**Work request**
Exactly as they appear, output all of the records. Skip any images.

(Extracted data entries)
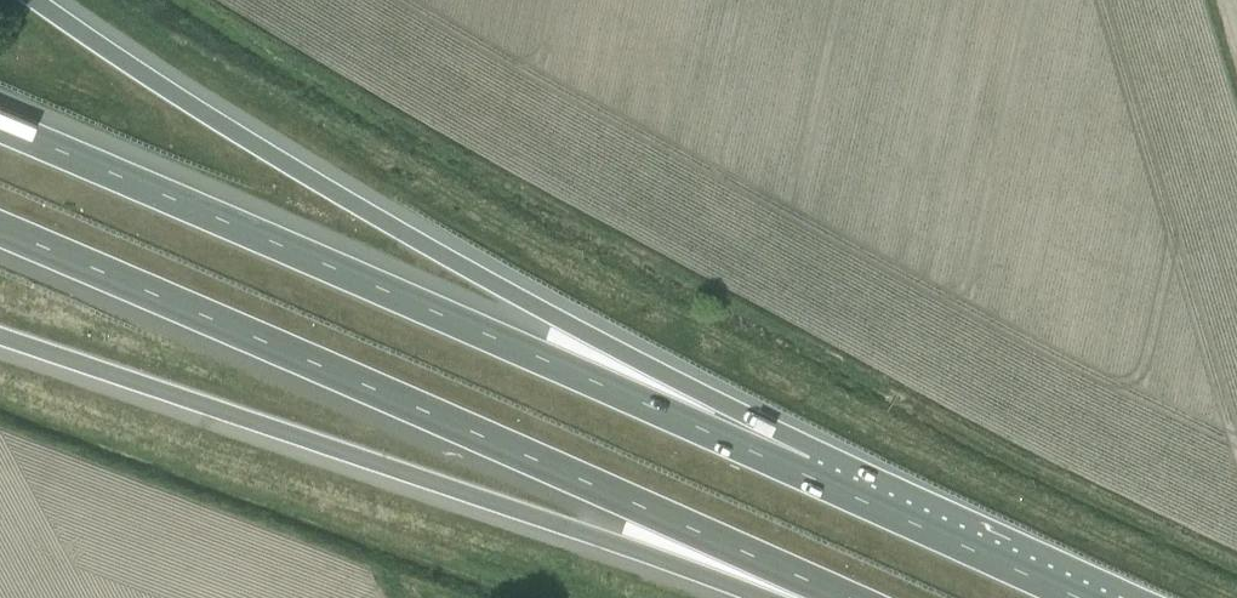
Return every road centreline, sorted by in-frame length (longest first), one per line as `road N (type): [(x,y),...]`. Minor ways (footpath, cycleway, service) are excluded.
road 1 (motorway): [(822,484),(191,106),(36,0)]
road 2 (motorway): [(0,228),(843,597)]
road 3 (motorway): [(822,484),(0,127)]
road 4 (motorway): [(0,337),(792,597)]
road 5 (motorway): [(1074,597),(822,484)]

**Worked solution**
Return every road centreline, sorted by in-frame length (longest first), one per line as `road N (type): [(x,y),...]`. Minor ways (footpath, cycleway, service) are excluded.
road 1 (motorway): [(822,484),(191,106),(36,0)]
road 2 (motorway): [(0,228),(843,597)]
road 3 (motorway): [(822,484),(0,127)]
road 4 (motorway): [(0,337),(792,597)]
road 5 (motorway): [(1074,597),(822,484)]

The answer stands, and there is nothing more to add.